__WHAT YOU WILL DO__. Your output should be every line below, copied exactly.

__DATASET SECTION__.
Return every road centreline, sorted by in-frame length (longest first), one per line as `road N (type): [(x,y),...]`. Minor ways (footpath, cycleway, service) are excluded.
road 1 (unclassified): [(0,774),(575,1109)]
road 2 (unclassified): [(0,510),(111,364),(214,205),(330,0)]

__RESULT FOR THIS EXERCISE__.
Return every road centreline, sorted by in-frame length (longest first), one per line as `road N (type): [(x,y),...]`. Minor ways (footpath, cycleway, service) are excluded.
road 1 (unclassified): [(0,774),(575,1109)]
road 2 (unclassified): [(0,510),(111,364),(214,205),(330,0)]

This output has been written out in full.